• _WORK TASK_:
Filter the listing below, keeping every line that holds "GATE".

• _LISTED ENTRIES_:
□ □ □ □ □
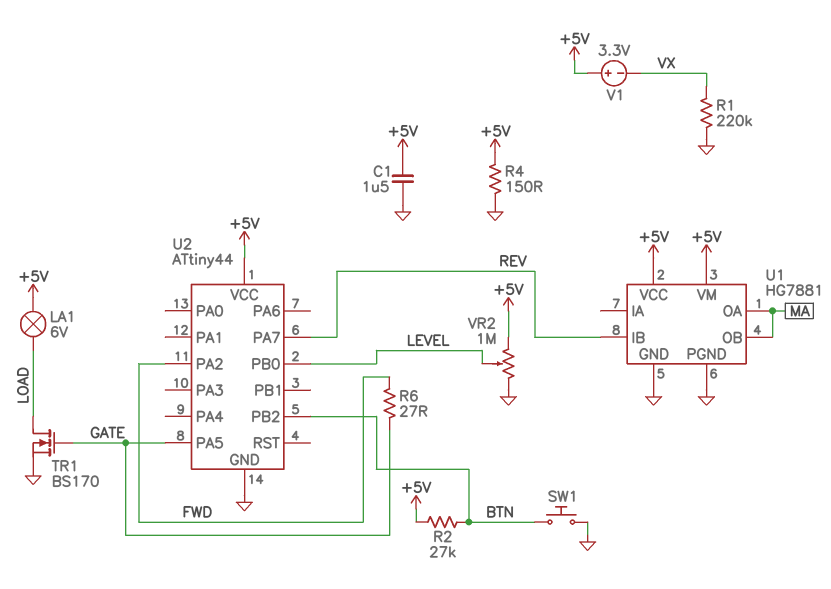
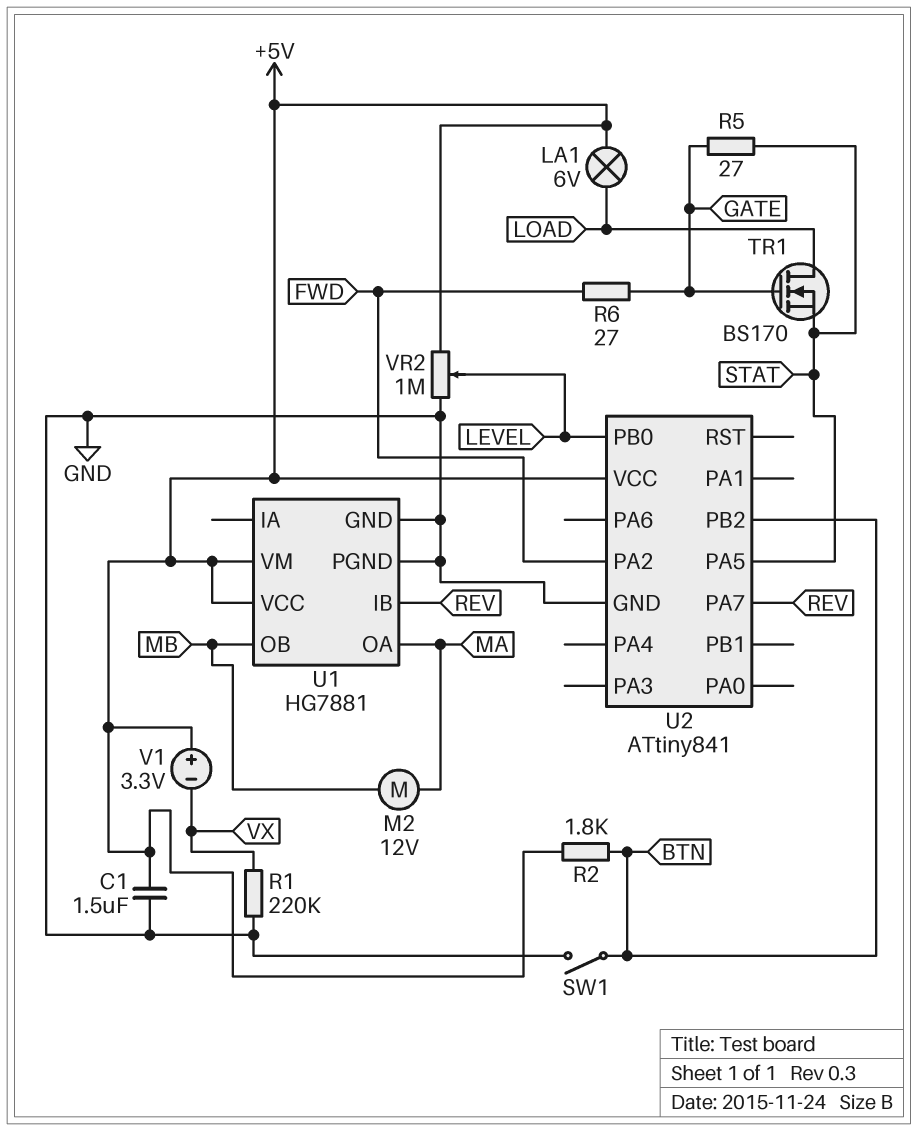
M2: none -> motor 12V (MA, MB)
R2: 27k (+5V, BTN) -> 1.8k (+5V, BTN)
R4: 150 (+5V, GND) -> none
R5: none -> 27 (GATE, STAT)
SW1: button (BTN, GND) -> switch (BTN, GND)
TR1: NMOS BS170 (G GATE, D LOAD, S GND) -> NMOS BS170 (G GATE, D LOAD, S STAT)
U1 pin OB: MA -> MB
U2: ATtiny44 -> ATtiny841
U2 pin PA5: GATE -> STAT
□ □ □ □ □
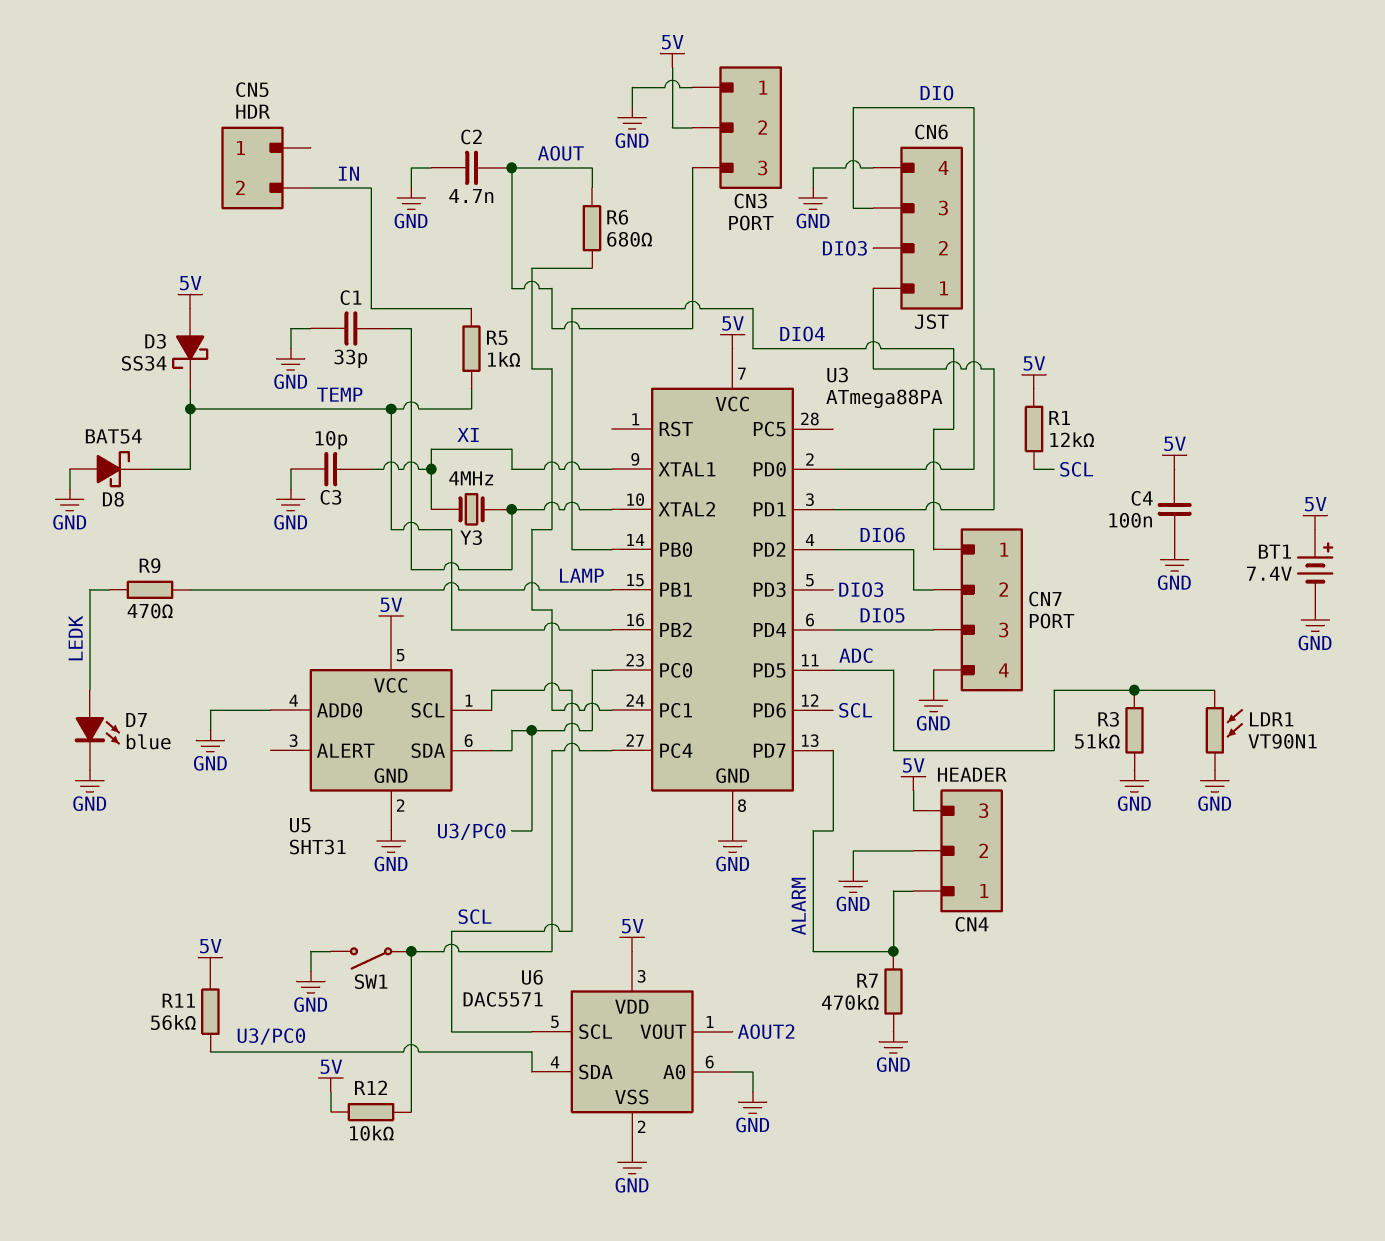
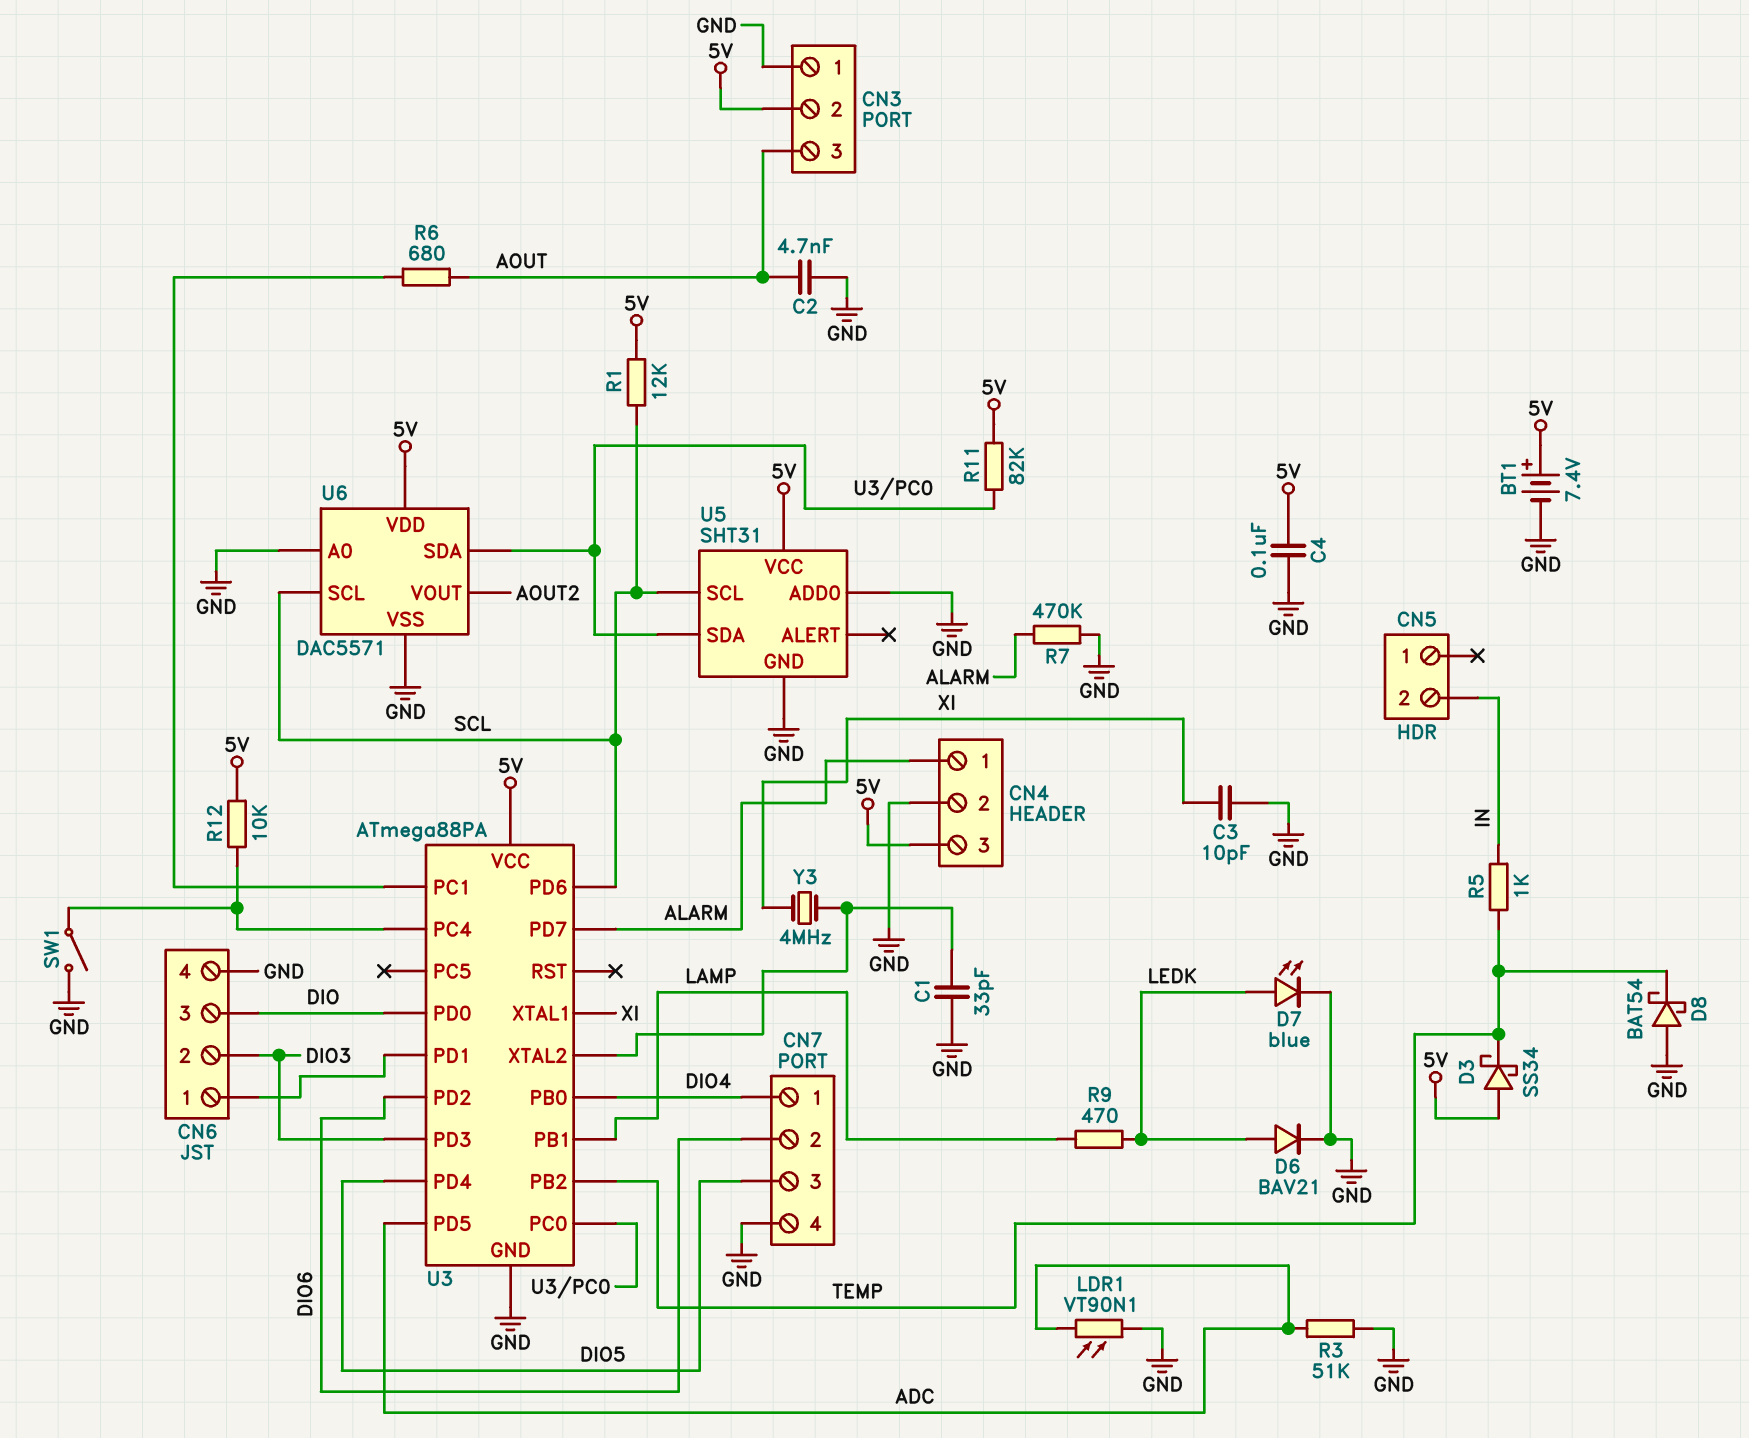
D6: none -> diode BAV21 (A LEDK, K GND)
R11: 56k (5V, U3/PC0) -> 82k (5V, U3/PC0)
□ □ □ □ □
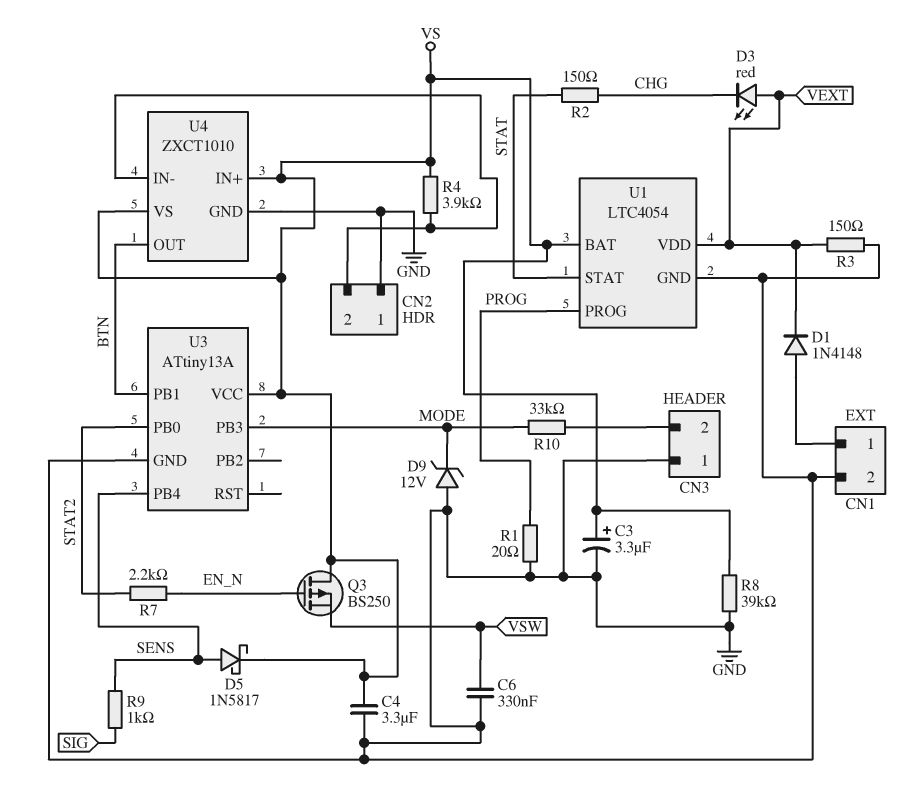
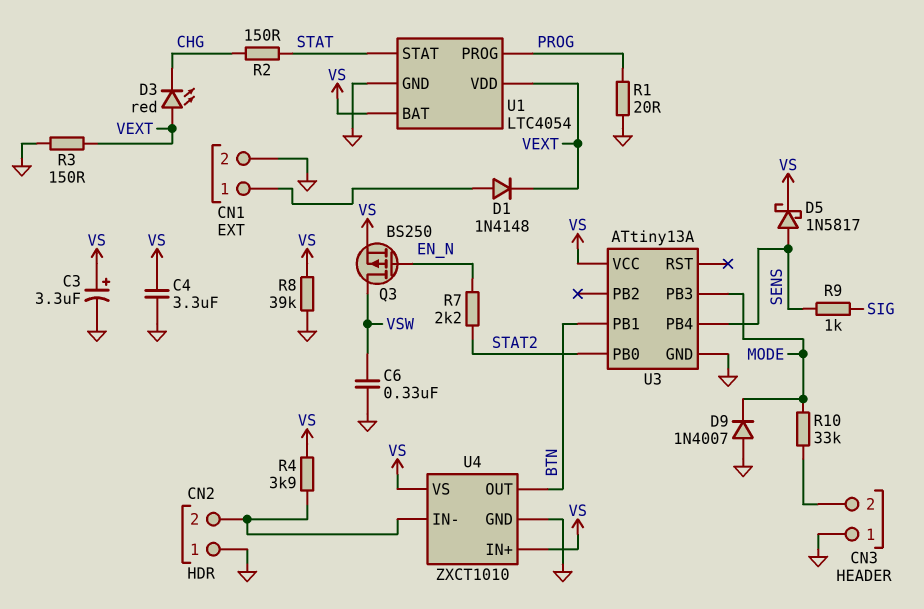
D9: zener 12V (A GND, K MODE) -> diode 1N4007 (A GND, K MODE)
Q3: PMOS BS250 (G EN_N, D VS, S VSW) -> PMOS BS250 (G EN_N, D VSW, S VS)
□ □ □ □ □
• _REPLY TO THE EXERCISE_:
R5: none -> 27 (GATE, STAT)
TR1: NMOS BS170 (G GATE, D LOAD, S GND) -> NMOS BS170 (G GATE, D LOAD, S STAT)
U2 pin PA5: GATE -> STAT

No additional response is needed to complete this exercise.